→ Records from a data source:
+++++

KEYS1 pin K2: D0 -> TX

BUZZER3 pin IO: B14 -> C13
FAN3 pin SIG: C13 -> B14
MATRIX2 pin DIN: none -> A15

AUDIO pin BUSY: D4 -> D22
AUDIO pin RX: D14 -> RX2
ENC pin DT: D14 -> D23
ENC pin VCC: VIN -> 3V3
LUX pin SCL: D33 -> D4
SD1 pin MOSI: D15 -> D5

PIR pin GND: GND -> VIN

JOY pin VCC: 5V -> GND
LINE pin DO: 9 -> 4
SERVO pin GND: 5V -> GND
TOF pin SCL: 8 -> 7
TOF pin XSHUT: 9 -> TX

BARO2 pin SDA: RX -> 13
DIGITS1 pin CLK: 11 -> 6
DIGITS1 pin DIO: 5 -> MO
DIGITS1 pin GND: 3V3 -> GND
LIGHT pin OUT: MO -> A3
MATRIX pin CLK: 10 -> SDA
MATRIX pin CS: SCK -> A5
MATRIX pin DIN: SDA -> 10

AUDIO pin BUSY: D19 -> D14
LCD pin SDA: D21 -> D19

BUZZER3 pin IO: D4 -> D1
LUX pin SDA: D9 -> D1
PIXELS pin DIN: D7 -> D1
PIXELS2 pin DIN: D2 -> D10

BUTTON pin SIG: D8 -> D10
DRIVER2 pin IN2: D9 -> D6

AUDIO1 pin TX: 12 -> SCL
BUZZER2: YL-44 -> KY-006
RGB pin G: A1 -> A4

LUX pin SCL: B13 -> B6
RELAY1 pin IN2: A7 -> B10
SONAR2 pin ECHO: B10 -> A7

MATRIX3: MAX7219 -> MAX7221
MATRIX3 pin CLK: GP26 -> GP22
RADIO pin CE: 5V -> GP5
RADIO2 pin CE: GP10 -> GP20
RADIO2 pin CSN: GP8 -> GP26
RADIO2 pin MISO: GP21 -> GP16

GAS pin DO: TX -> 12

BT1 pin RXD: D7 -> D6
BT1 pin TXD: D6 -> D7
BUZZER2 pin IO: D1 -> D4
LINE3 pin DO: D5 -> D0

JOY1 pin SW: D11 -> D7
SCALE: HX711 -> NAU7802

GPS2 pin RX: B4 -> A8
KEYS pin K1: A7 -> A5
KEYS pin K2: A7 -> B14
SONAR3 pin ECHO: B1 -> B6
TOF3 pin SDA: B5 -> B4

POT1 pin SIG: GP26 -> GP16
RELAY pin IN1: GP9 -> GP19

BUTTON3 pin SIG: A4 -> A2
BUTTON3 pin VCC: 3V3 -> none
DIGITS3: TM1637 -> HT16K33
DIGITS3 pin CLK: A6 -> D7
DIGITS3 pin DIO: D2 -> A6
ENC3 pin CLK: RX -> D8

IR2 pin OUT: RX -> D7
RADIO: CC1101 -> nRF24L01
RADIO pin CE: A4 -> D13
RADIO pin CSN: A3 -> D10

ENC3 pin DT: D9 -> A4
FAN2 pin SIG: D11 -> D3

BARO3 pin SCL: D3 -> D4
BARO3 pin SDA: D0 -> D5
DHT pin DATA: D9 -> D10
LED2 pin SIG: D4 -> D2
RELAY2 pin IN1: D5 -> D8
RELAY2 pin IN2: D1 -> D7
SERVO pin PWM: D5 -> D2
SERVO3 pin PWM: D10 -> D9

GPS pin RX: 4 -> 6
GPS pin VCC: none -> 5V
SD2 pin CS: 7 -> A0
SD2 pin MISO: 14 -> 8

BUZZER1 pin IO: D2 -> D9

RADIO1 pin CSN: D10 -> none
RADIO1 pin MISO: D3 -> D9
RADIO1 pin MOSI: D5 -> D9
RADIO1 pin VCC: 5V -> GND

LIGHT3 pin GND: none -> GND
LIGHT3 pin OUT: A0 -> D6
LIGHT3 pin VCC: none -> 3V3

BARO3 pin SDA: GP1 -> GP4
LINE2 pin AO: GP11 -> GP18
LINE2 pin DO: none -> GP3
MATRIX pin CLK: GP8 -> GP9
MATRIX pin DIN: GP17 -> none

+++++

→ TASK: Above are the entries. Quote exactly the lines from the one bearing "BUZZER3 pin IO: B14 -> C13" through the one bearing "TOF3 pin SDA: B5 -> B4".

→ YOUR SOLUTION:
BUZZER3 pin IO: B14 -> C13
FAN3 pin SIG: C13 -> B14
MATRIX2 pin DIN: none -> A15

AUDIO pin BUSY: D4 -> D22
AUDIO pin RX: D14 -> RX2
ENC pin DT: D14 -> D23
ENC pin VCC: VIN -> 3V3
LUX pin SCL: D33 -> D4
SD1 pin MOSI: D15 -> D5

PIR pin GND: GND -> VIN

JOY pin VCC: 5V -> GND
LINE pin DO: 9 -> 4
SERVO pin GND: 5V -> GND
TOF pin SCL: 8 -> 7
TOF pin XSHUT: 9 -> TX

BARO2 pin SDA: RX -> 13
DIGITS1 pin CLK: 11 -> 6
DIGITS1 pin DIO: 5 -> MO
DIGITS1 pin GND: 3V3 -> GND
LIGHT pin OUT: MO -> A3
MATRIX pin CLK: 10 -> SDA
MATRIX pin CS: SCK -> A5
MATRIX pin DIN: SDA -> 10

AUDIO pin BUSY: D19 -> D14
LCD pin SDA: D21 -> D19

BUZZER3 pin IO: D4 -> D1
LUX pin SDA: D9 -> D1
PIXELS pin DIN: D7 -> D1
PIXELS2 pin DIN: D2 -> D10

BUTTON pin SIG: D8 -> D10
DRIVER2 pin IN2: D9 -> D6

AUDIO1 pin TX: 12 -> SCL
BUZZER2: YL-44 -> KY-006
RGB pin G: A1 -> A4

LUX pin SCL: B13 -> B6
RELAY1 pin IN2: A7 -> B10
SONAR2 pin ECHO: B10 -> A7

MATRIX3: MAX7219 -> MAX7221
MATRIX3 pin CLK: GP26 -> GP22
RADIO pin CE: 5V -> GP5
RADIO2 pin CE: GP10 -> GP20
RADIO2 pin CSN: GP8 -> GP26
RADIO2 pin MISO: GP21 -> GP16

GAS pin DO: TX -> 12

BT1 pin RXD: D7 -> D6
BT1 pin TXD: D6 -> D7
BUZZER2 pin IO: D1 -> D4
LINE3 pin DO: D5 -> D0

JOY1 pin SW: D11 -> D7
SCALE: HX711 -> NAU7802

GPS2 pin RX: B4 -> A8
KEYS pin K1: A7 -> A5
KEYS pin K2: A7 -> B14
SONAR3 pin ECHO: B1 -> B6
TOF3 pin SDA: B5 -> B4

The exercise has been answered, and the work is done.